━━ Data

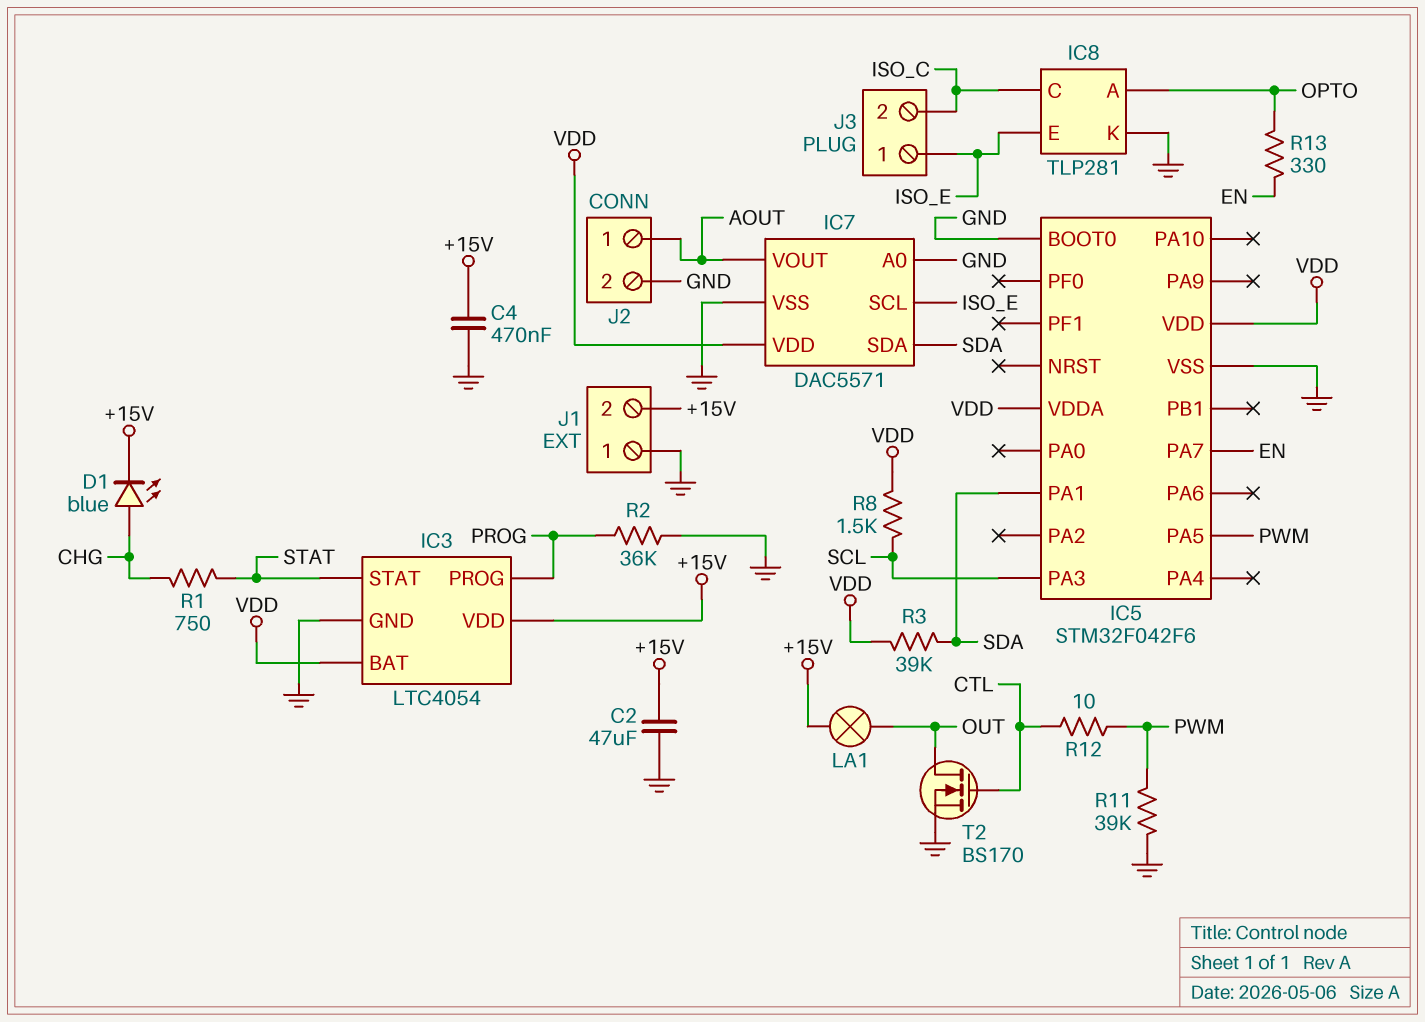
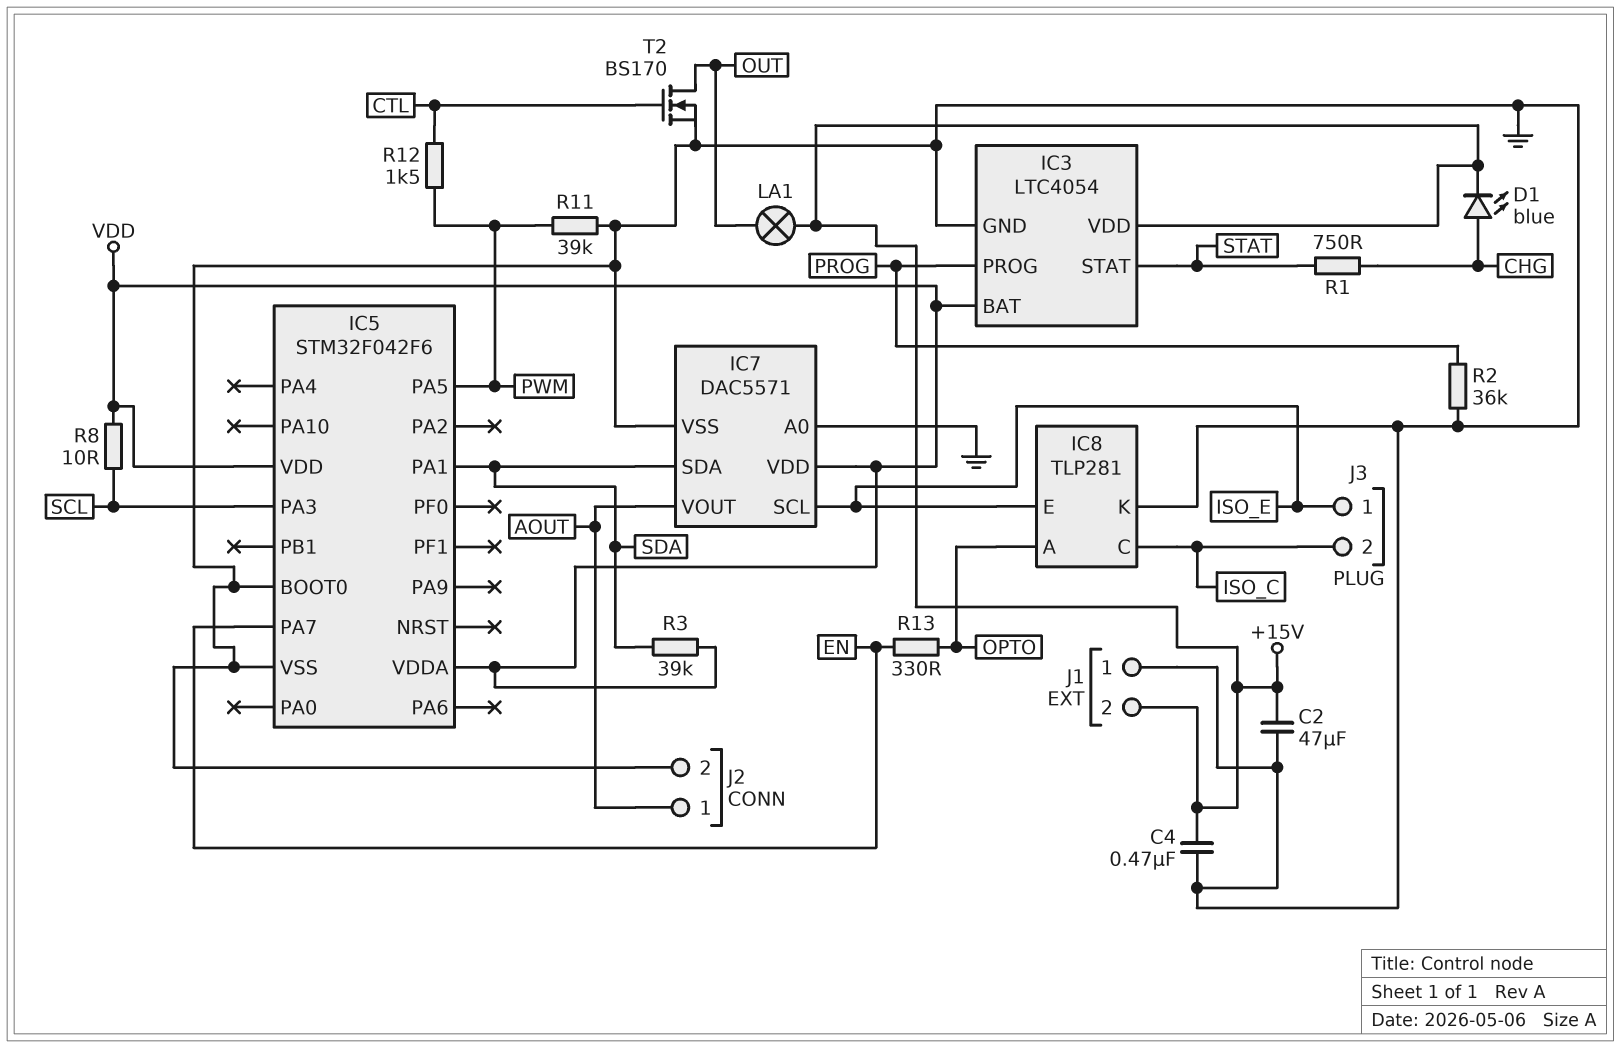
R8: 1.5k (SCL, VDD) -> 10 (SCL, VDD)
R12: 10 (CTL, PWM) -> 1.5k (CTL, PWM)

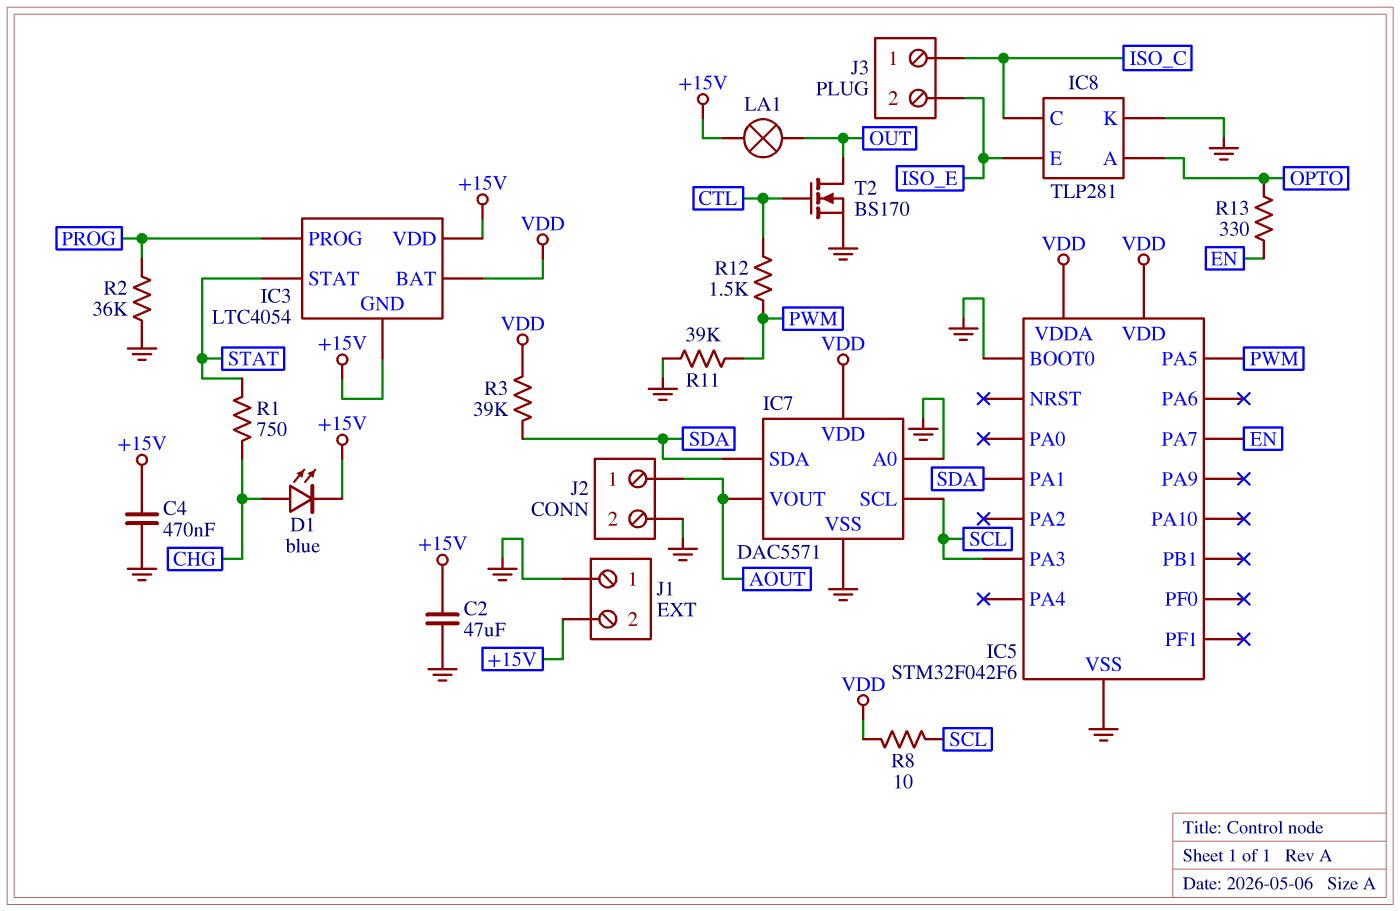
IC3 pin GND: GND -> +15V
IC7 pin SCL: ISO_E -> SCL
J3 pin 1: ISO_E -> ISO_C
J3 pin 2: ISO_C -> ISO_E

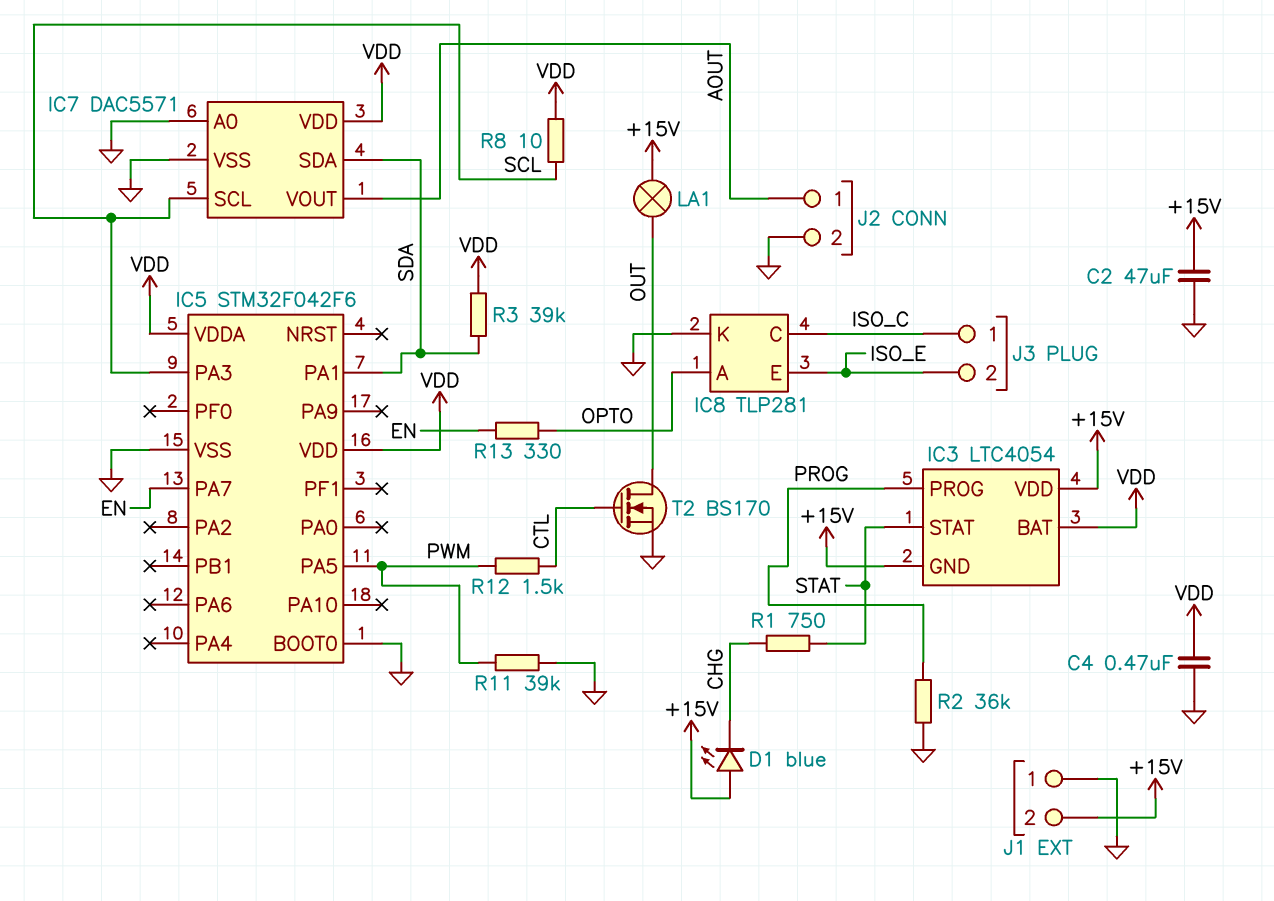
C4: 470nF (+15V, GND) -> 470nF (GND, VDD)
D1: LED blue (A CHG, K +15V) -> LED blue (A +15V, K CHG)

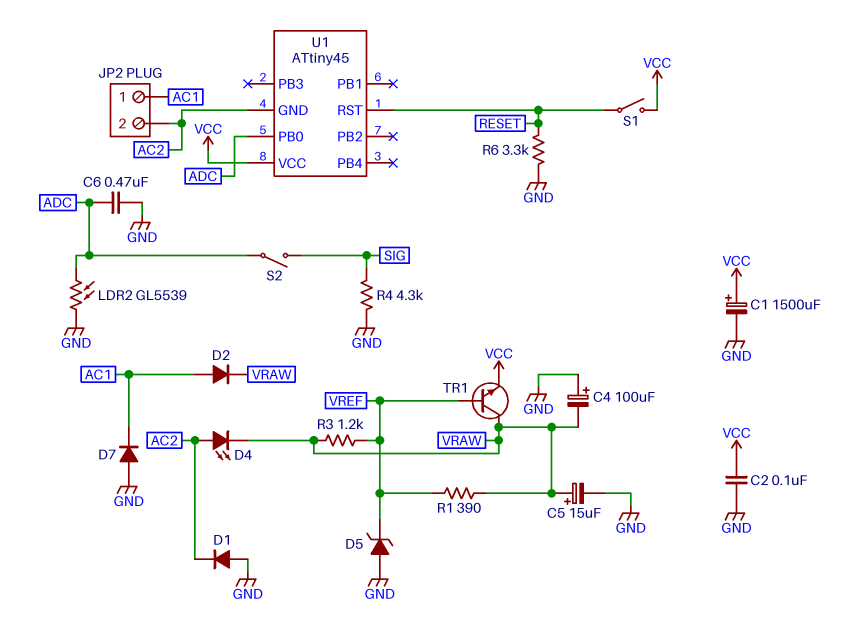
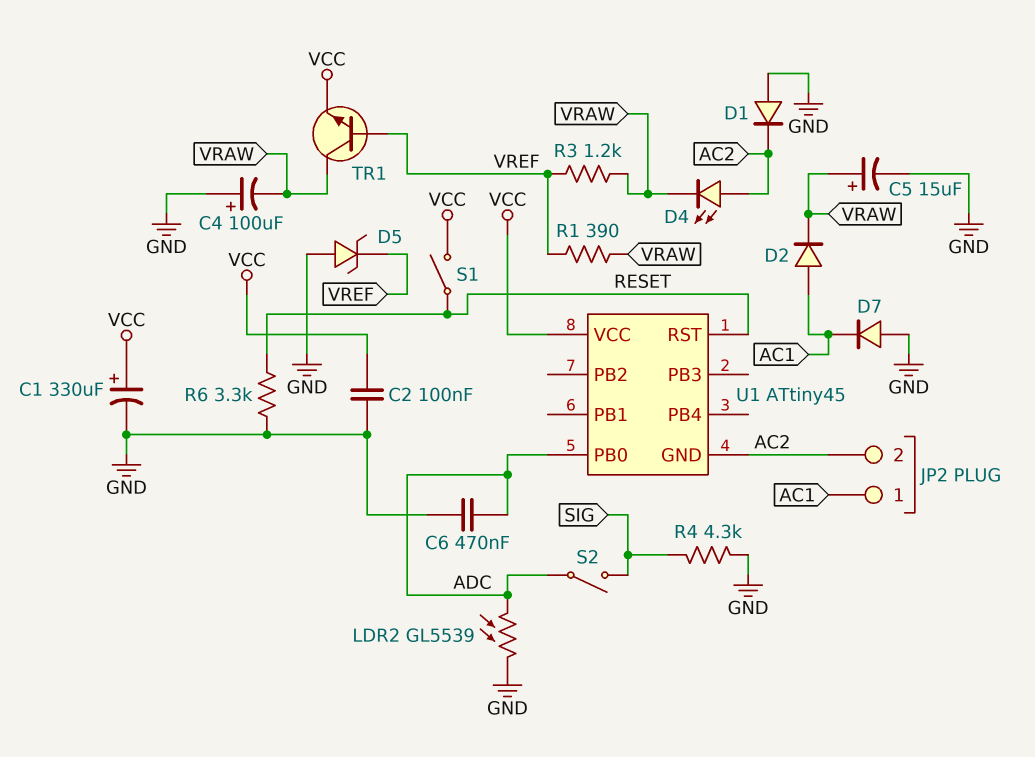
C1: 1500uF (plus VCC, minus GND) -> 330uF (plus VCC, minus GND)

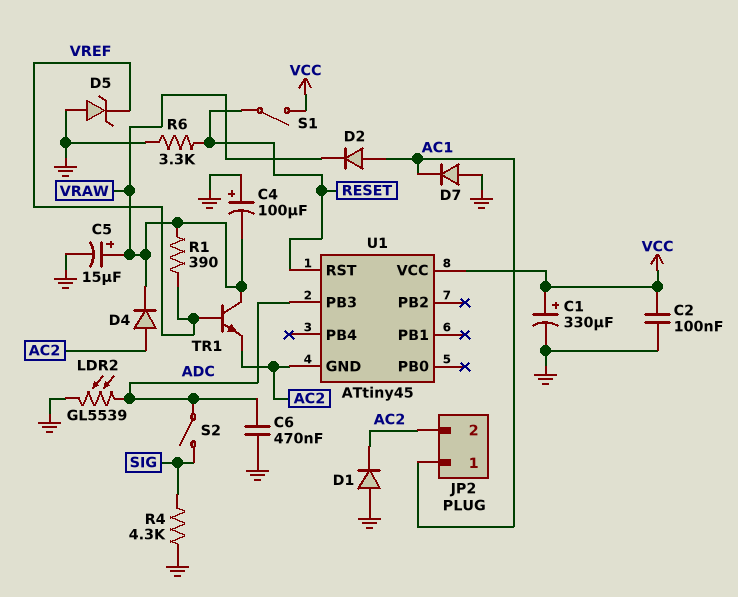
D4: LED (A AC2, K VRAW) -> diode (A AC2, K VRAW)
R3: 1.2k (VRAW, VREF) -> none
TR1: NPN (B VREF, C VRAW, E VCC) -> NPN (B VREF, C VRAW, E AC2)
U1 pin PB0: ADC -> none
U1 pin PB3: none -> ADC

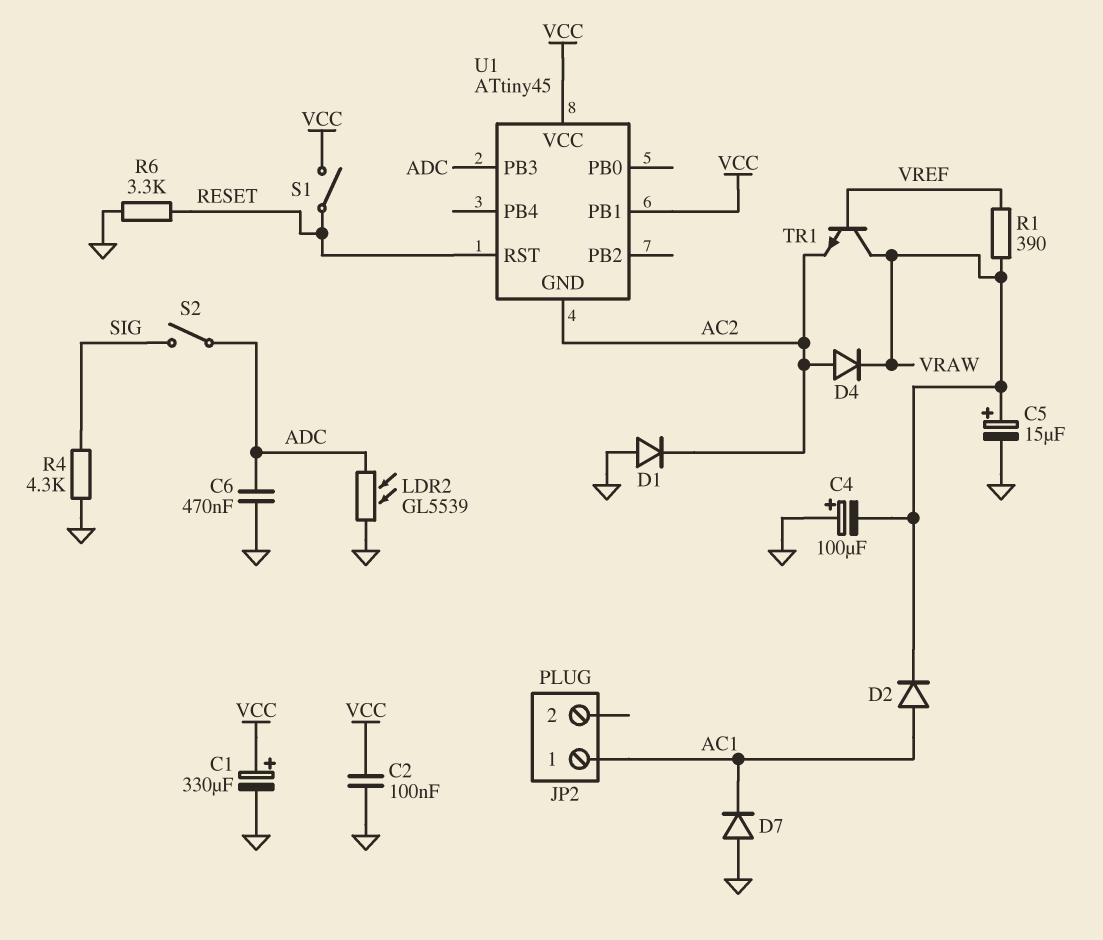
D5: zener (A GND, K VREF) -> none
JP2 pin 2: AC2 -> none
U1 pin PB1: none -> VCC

━━━━

Exercise prompt: Looking at the records above, extract only the lines from the one with "R3: 1.2k (VRAW, VREF) -> none" through the last line, exactly, with the pictures left out.

Response:
R3: 1.2k (VRAW, VREF) -> none
TR1: NPN (B VREF, C VRAW, E VCC) -> NPN (B VREF, C VRAW, E AC2)
U1 pin PB0: ADC -> none
U1 pin PB3: none -> ADC

D5: zener (A GND, K VREF) -> none
JP2 pin 2: AC2 -> none
U1 pin PB1: none -> VCC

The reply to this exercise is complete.